• How to complete this task
Of all the lines in the entries below, give again exactly those starting at the line containing "camera: 25 degrees right, 25 degrees up" and ending at the line containing "(672, 234) = (801, 501): orange", both ends included, and no others.

(Excerpts from a dataset)
+--
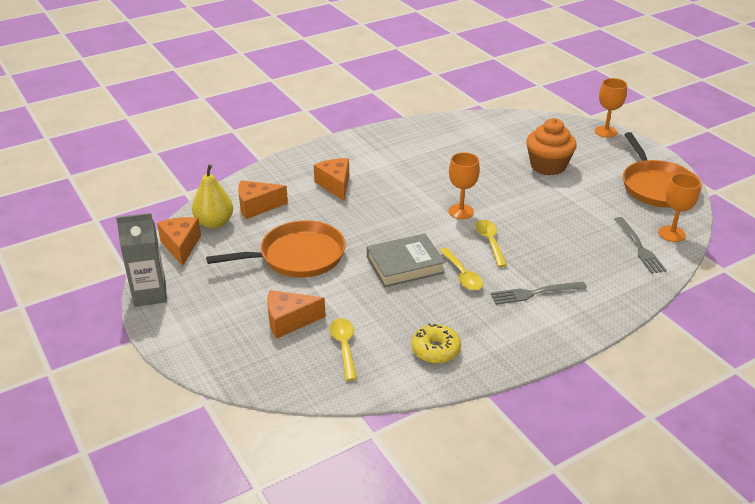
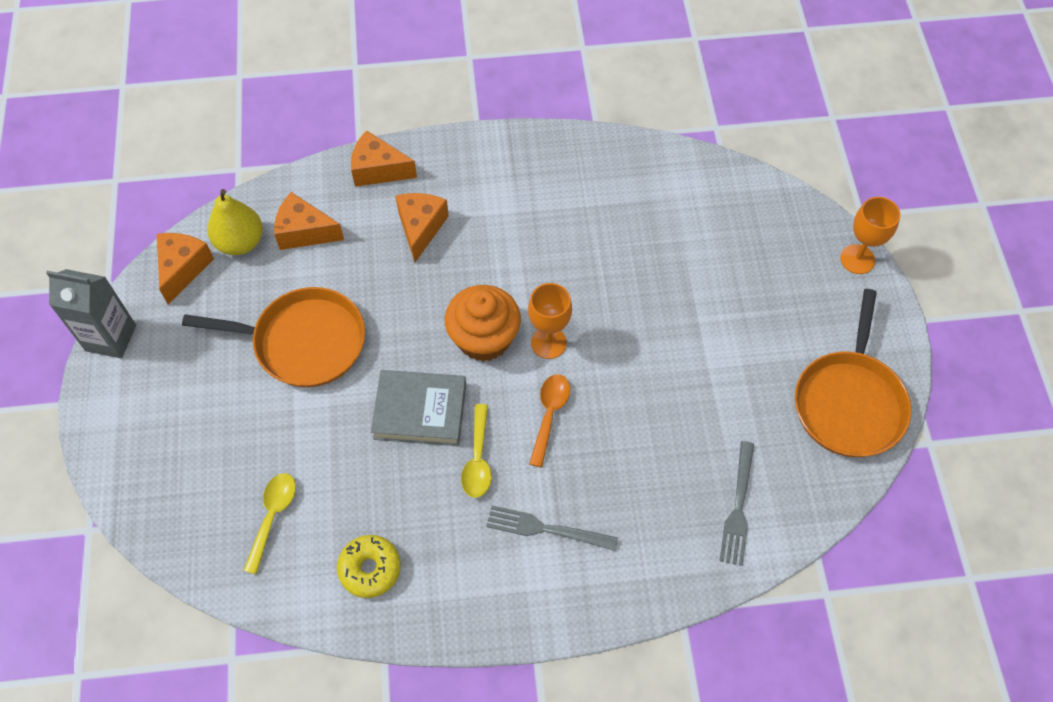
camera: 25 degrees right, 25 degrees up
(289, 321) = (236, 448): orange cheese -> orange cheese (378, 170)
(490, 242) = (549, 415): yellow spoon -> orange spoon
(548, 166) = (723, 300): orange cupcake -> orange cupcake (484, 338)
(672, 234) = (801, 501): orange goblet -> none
+--
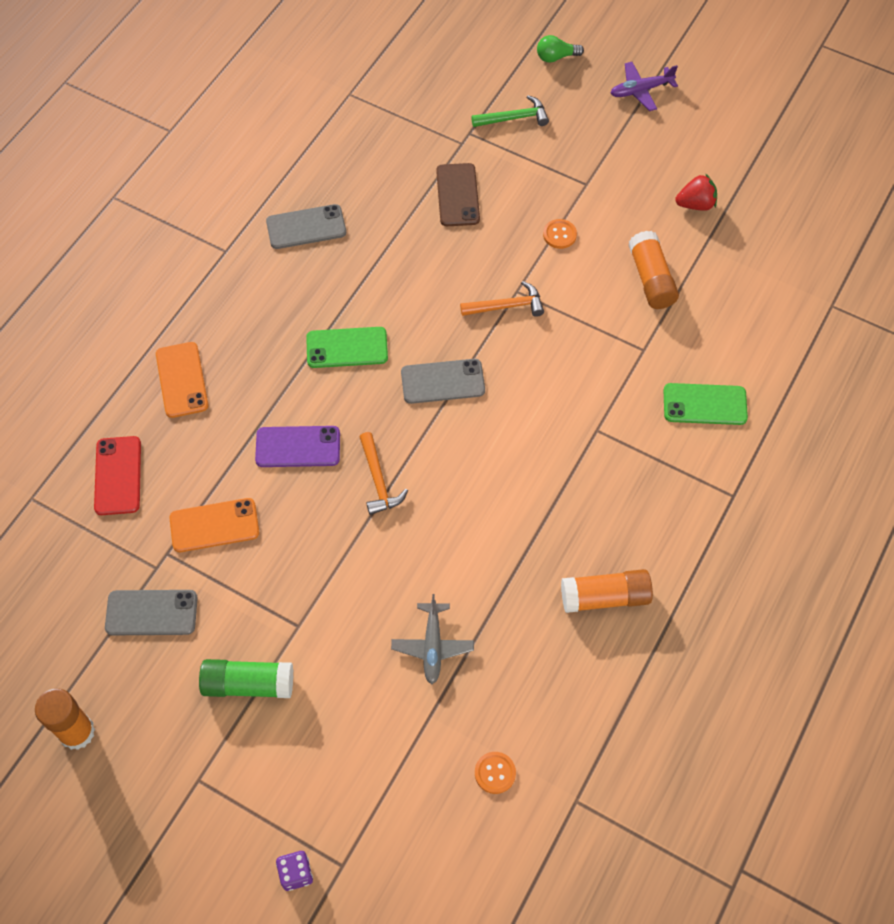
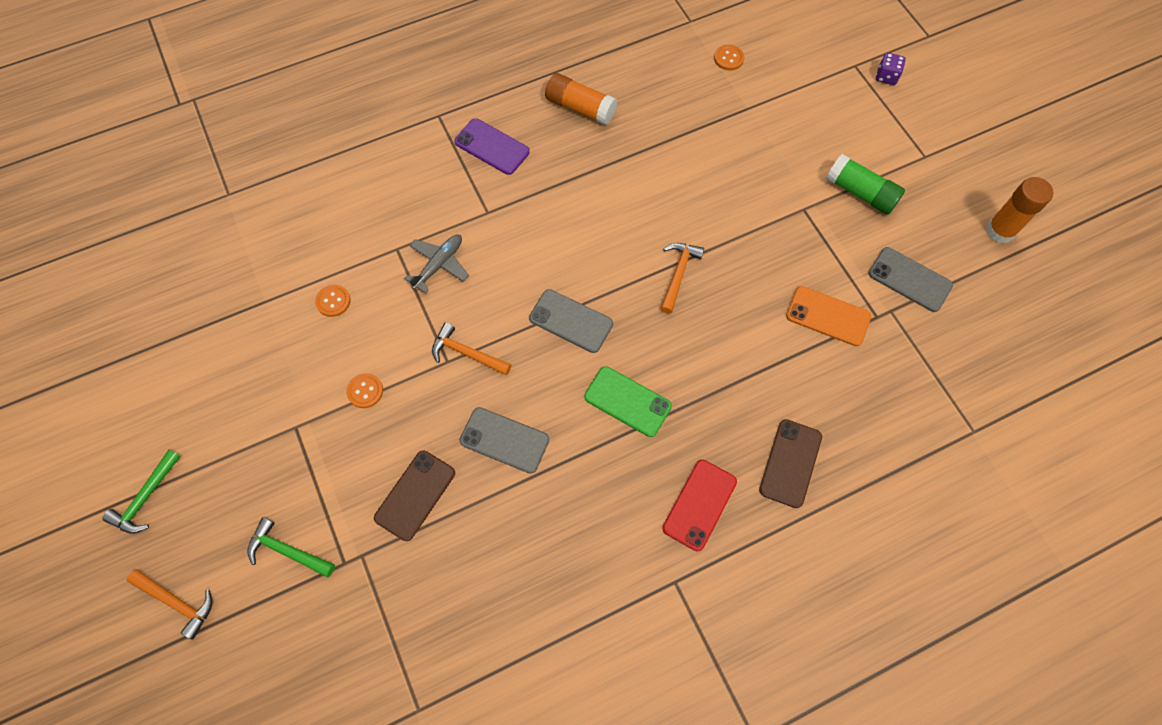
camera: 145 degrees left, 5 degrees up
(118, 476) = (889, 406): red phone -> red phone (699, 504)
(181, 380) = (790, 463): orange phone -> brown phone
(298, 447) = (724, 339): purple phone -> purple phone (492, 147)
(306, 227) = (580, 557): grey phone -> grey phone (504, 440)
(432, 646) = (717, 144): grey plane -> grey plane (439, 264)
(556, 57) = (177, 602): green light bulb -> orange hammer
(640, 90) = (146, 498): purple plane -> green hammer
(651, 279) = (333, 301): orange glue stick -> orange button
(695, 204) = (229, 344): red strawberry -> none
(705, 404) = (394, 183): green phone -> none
+--
• Response to this exercise
camera: 25 degrees right, 25 degrees up
(289, 321) = (236, 448): orange cheese -> orange cheese (378, 170)
(490, 242) = (549, 415): yellow spoon -> orange spoon
(548, 166) = (723, 300): orange cupcake -> orange cupcake (484, 338)
(672, 234) = (801, 501): orange goblet -> none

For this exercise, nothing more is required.